#### TASK STATEMENT
Beginning at the line that contains "R109: 150k (U106/in+, U106/out)" and ending at the last line of the entries, write out each line exactly; include nothing outside that span.

--- MATERIAL TO PROCESS Enclosed Below ---

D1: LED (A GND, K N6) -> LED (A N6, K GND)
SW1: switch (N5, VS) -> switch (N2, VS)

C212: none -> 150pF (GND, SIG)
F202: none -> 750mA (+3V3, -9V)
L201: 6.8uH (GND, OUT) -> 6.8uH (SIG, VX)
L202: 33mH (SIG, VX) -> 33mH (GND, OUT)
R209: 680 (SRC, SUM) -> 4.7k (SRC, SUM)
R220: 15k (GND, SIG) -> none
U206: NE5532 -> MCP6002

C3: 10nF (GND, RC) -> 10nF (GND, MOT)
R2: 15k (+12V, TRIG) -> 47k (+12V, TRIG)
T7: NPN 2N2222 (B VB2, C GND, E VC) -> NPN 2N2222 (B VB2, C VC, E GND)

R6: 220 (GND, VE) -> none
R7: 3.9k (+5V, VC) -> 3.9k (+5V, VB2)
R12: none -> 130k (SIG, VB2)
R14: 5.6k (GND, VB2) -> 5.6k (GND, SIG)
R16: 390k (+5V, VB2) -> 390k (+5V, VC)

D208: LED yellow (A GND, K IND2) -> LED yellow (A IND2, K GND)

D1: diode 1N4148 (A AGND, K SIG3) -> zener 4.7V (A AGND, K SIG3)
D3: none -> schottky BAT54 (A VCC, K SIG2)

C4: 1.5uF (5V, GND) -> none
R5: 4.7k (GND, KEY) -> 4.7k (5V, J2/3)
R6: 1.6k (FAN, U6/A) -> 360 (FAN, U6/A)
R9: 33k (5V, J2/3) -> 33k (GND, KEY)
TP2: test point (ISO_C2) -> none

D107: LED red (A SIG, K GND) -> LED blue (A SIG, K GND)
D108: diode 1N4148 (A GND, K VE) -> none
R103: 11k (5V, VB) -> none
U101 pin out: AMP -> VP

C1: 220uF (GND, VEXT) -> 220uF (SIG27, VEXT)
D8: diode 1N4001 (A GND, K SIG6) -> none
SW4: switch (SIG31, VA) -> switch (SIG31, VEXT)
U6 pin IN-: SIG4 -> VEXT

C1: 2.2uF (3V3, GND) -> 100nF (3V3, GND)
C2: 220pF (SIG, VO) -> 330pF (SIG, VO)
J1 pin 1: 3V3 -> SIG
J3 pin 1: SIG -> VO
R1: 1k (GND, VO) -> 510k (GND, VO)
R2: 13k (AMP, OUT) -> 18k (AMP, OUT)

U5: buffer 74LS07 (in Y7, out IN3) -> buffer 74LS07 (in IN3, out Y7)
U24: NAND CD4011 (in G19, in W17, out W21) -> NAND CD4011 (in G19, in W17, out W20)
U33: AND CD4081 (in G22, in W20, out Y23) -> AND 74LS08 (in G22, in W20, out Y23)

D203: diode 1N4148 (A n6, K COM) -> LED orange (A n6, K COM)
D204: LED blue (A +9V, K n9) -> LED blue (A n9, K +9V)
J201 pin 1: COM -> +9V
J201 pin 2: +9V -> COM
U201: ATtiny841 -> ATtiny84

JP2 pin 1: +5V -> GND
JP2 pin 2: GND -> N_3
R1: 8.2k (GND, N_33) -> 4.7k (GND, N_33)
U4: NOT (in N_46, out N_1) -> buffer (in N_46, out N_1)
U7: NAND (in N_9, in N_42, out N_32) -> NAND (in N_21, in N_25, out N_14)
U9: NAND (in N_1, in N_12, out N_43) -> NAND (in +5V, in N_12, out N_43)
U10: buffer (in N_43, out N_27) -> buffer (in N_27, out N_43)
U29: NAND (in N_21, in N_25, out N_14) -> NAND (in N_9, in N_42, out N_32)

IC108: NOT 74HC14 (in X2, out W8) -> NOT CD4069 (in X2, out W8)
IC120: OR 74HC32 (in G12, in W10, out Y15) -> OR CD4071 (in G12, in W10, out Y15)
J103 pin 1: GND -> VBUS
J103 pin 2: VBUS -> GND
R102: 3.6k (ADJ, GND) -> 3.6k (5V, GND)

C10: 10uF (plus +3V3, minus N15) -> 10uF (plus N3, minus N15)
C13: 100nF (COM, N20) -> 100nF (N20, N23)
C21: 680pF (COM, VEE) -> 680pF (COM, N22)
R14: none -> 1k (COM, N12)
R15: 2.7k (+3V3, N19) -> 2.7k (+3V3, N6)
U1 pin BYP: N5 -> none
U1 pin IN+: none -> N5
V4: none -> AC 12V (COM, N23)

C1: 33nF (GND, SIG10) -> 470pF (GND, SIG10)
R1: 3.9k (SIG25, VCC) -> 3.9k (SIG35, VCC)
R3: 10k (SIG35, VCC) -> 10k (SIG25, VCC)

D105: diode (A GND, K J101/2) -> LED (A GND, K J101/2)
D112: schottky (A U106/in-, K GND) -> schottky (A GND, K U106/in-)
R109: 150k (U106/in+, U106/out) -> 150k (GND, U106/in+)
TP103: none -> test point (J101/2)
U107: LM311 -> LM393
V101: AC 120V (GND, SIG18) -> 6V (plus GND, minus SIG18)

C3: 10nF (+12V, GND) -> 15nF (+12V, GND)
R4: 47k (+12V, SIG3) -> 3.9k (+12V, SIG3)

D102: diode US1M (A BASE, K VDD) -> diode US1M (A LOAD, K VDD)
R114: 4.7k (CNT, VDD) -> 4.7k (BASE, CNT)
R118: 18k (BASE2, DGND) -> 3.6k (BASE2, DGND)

--- End of Enclosed MATERIAL TO PROCESS ---

#### RESPONSE FOR THIS EXERCISE
R109: 150k (U106/in+, U106/out) -> 150k (GND, U106/in+)
TP103: none -> test point (J101/2)
U107: LM311 -> LM393
V101: AC 120V (GND, SIG18) -> 6V (plus GND, minus SIG18)

C3: 10nF (+12V, GND) -> 15nF (+12V, GND)
R4: 47k (+12V, SIG3) -> 3.9k (+12V, SIG3)

D102: diode US1M (A BASE, K VDD) -> diode US1M (A LOAD, K VDD)
R114: 4.7k (CNT, VDD) -> 4.7k (BASE, CNT)
R118: 18k (BASE2, DGND) -> 3.6k (BASE2, DGND)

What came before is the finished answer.